[The data — start]

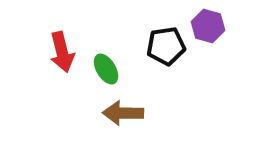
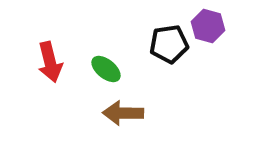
black pentagon: moved 3 px right, 2 px up
red arrow: moved 12 px left, 10 px down
green ellipse: rotated 20 degrees counterclockwise
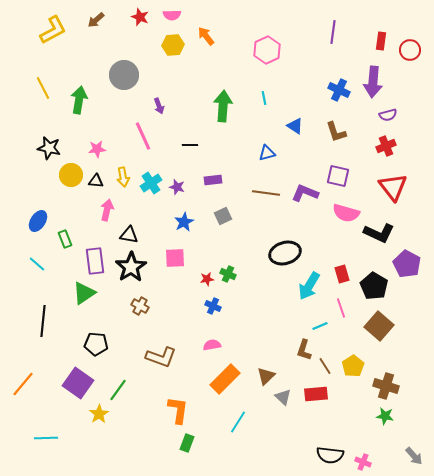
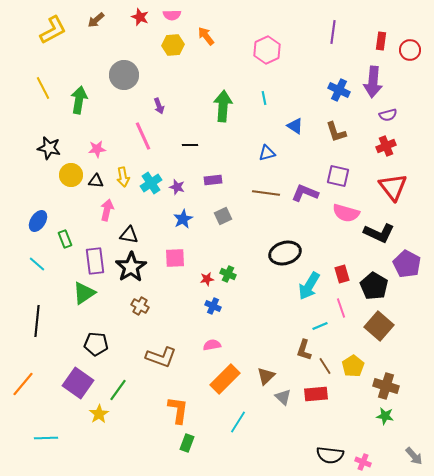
blue star at (184, 222): moved 1 px left, 3 px up
black line at (43, 321): moved 6 px left
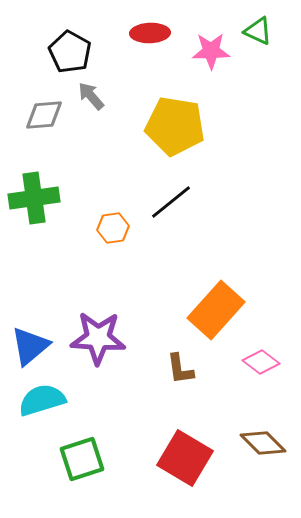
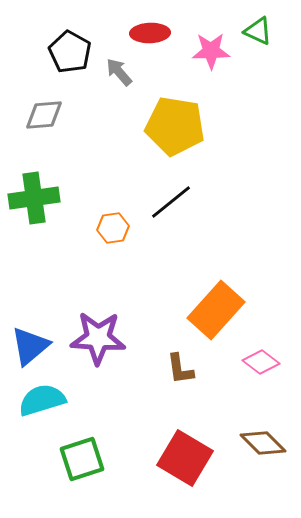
gray arrow: moved 28 px right, 24 px up
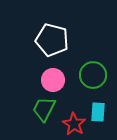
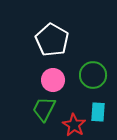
white pentagon: rotated 16 degrees clockwise
red star: moved 1 px down
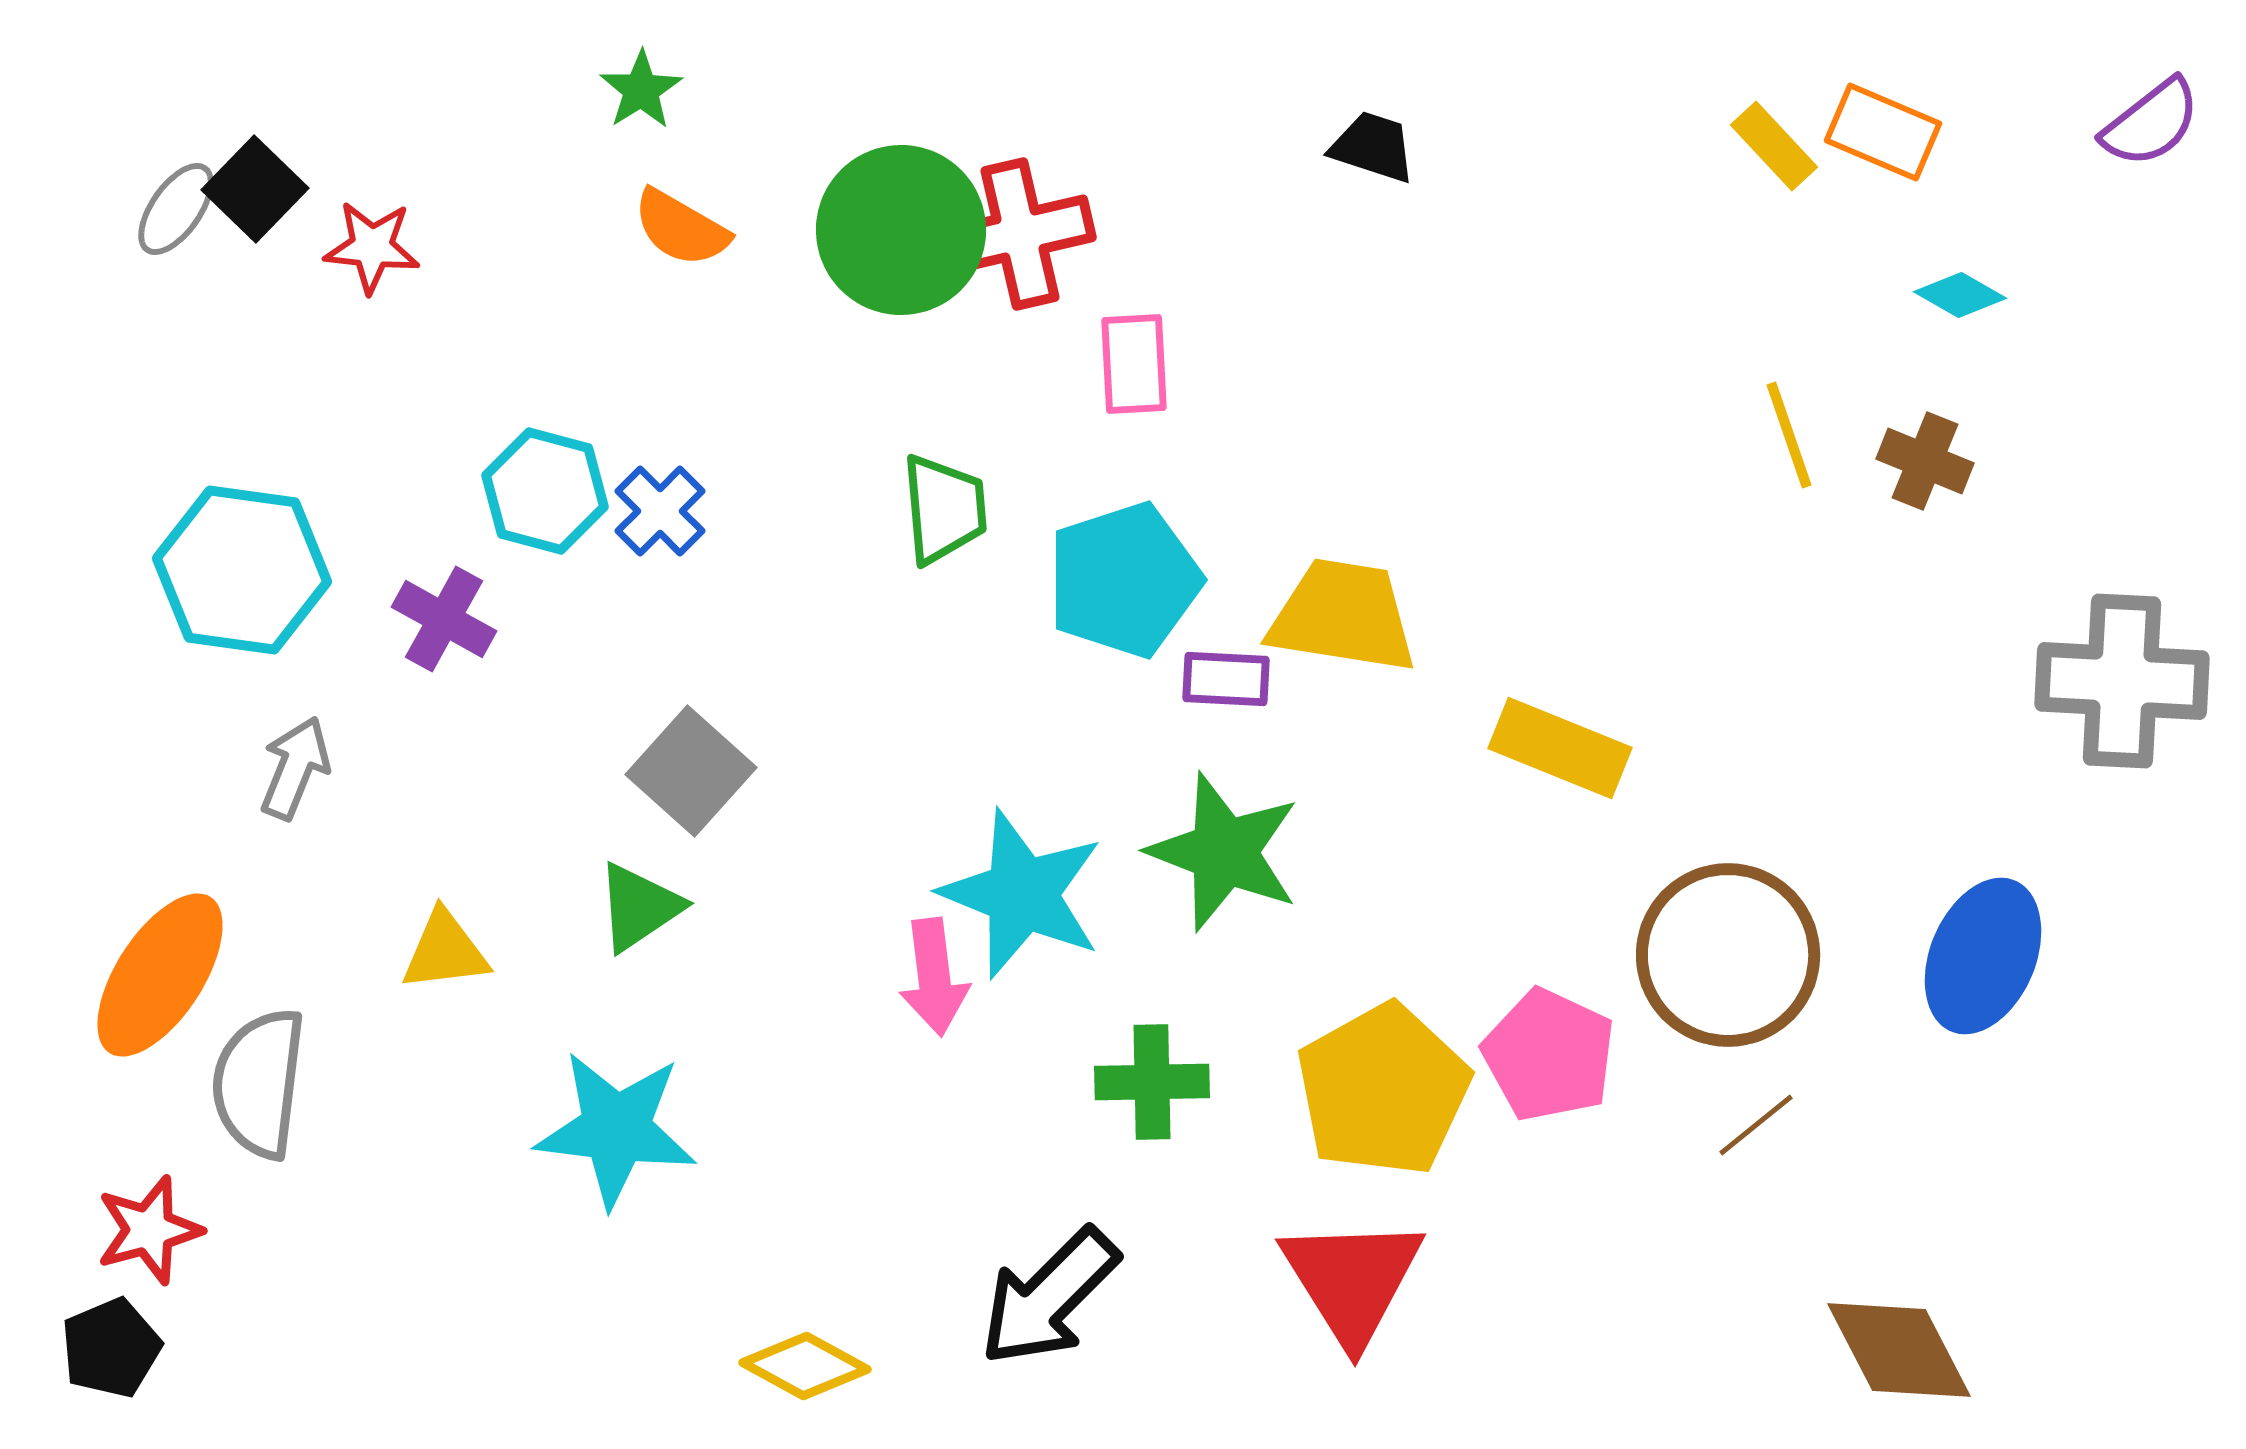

[The data — finish]

Work item: Reproduce exactly the entries from their first line through the line containing "gray arrow: moved 28 px right, 24 px up", including both, and omit any pictures.

Task answer:
black pentagon: moved 3 px right, 2 px up
red arrow: moved 12 px left, 10 px down
green ellipse: rotated 20 degrees counterclockwise
blue star at (184, 222): moved 1 px left, 3 px up
black line at (43, 321): moved 6 px left
gray arrow: moved 28 px right, 24 px up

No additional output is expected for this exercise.